The data:
==*==
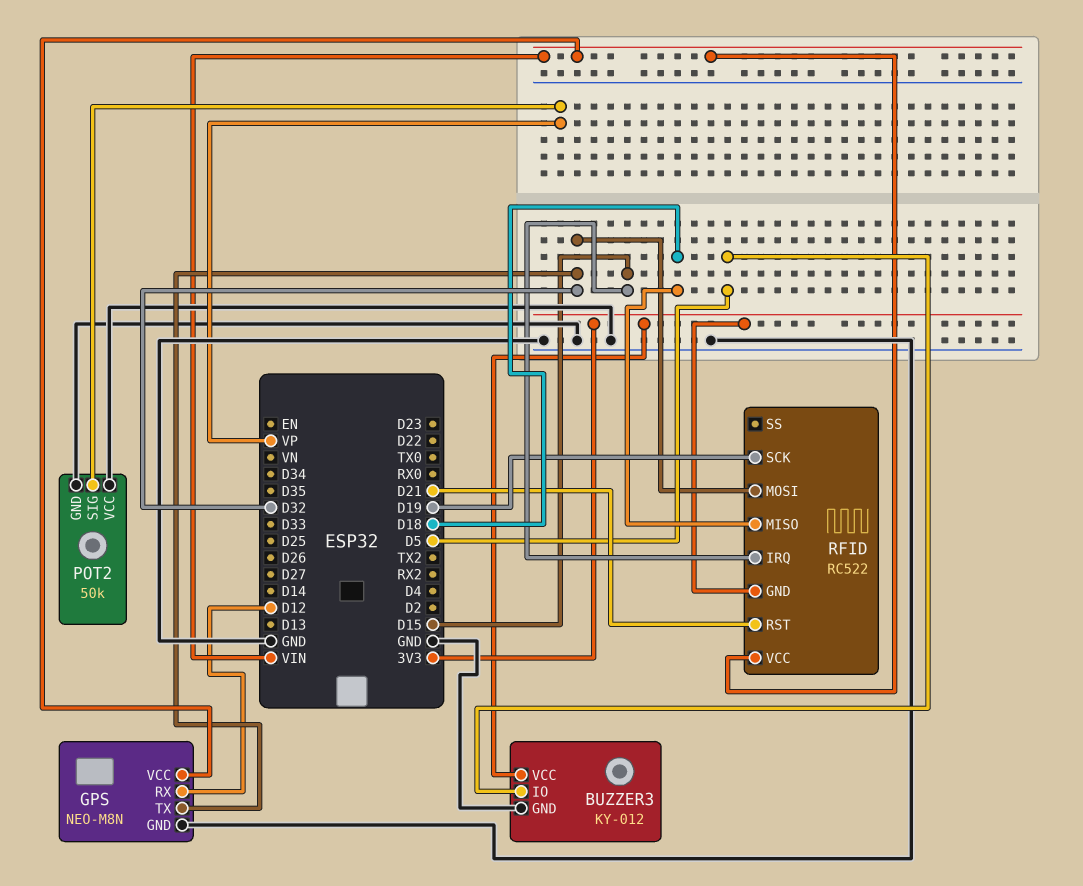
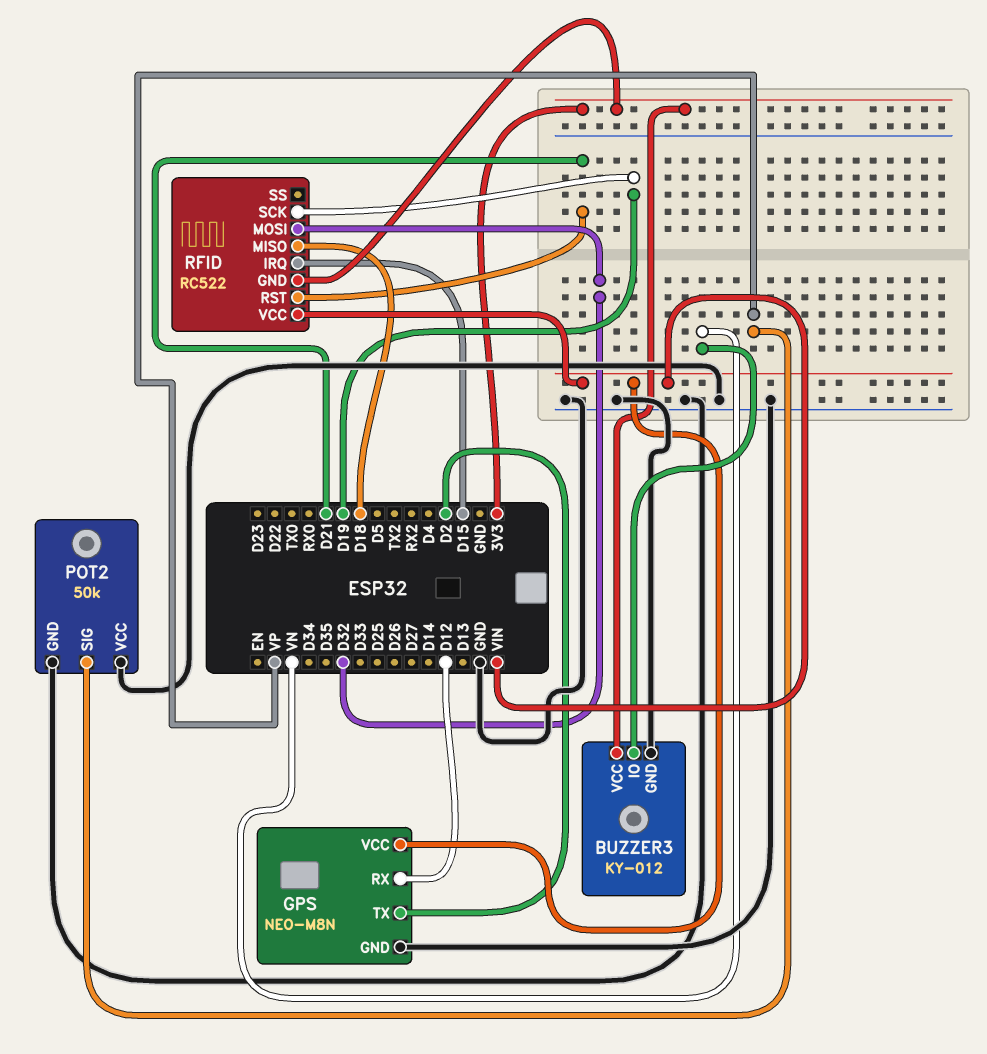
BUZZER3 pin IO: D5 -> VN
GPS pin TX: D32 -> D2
==*==
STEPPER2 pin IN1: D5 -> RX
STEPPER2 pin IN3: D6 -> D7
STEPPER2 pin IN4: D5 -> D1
==*==
Required action: Above are records; repeat only the lines starting at the line with "STEPPER2 pin IN1: D5 -> RX" and ending at the line with "STEPPER2 pin IN4: D5 -> D1", exactly as they appear, both included.

Exercise solution:
STEPPER2 pin IN1: D5 -> RX
STEPPER2 pin IN3: D6 -> D7
STEPPER2 pin IN4: D5 -> D1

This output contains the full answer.